• _The problem_
Would you return each record that follows word for word, without its pictures?

• _Input for this task_
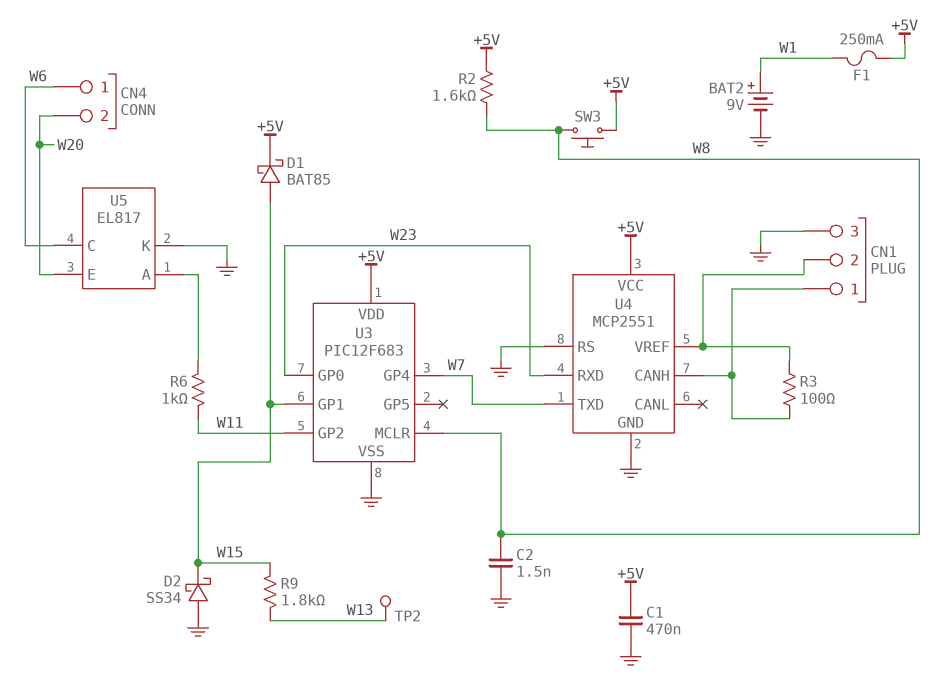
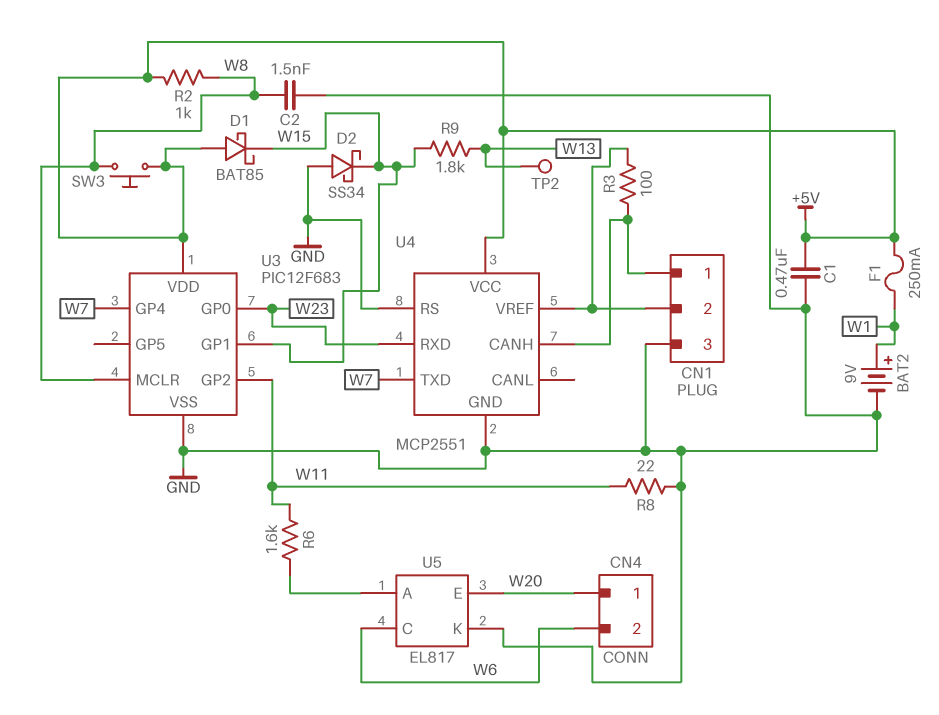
CN4 pin 1: W6 -> W20
CN4 pin 2: W20 -> W6
D1: schottky BAT85 (A W15, K +5V) -> schottky BAT85 (A +5V, K W15)
R2: 1.6k (+5V, W8) -> 1k (+5V, W8)
R6: 1k (U5/A, W11) -> 1.6k (U5/A, W11)
R8: none -> 22 (GND, W11)

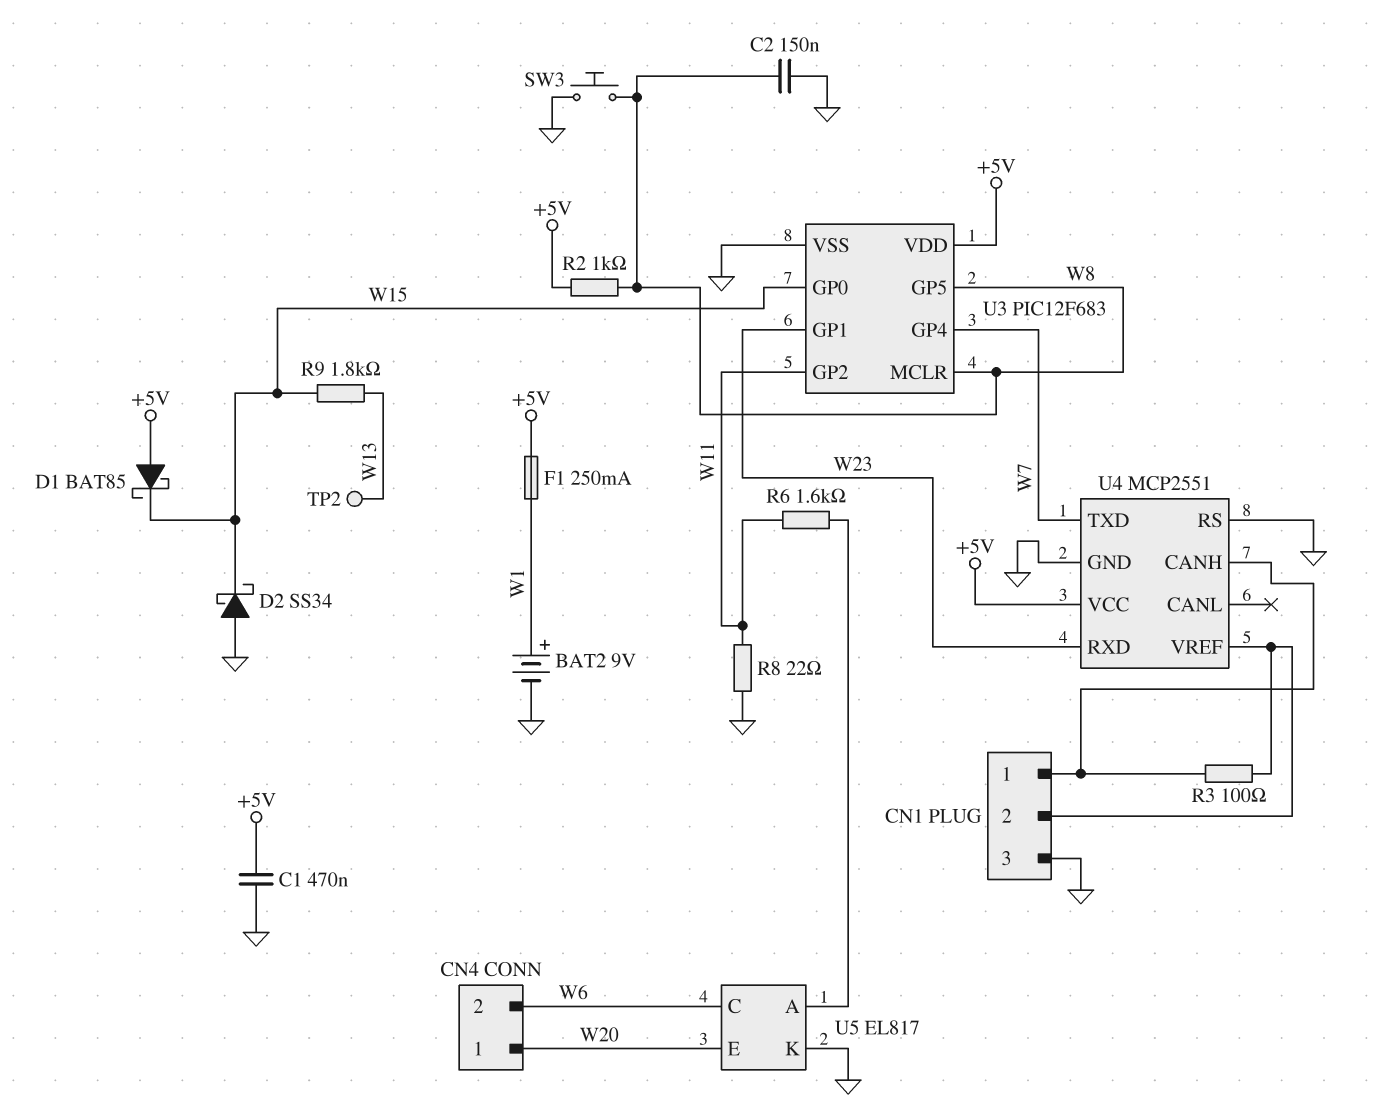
C2: 1.5nF (GND, W8) -> 150nF (GND, W8)
SW3: button (+5V, W8) -> button (GND, W8)
U3 pin GP0: W23 -> W15
U3 pin GP1: W15 -> W23
U3 pin GP5: none -> W8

• _Task response_
CN4 pin 1: W6 -> W20
CN4 pin 2: W20 -> W6
D1: schottky BAT85 (A W15, K +5V) -> schottky BAT85 (A +5V, K W15)
R2: 1.6k (+5V, W8) -> 1k (+5V, W8)
R6: 1k (U5/A, W11) -> 1.6k (U5/A, W11)
R8: none -> 22 (GND, W11)

C2: 1.5nF (GND, W8) -> 150nF (GND, W8)
SW3: button (+5V, W8) -> button (GND, W8)
U3 pin GP0: W23 -> W15
U3 pin GP1: W15 -> W23
U3 pin GP5: none -> W8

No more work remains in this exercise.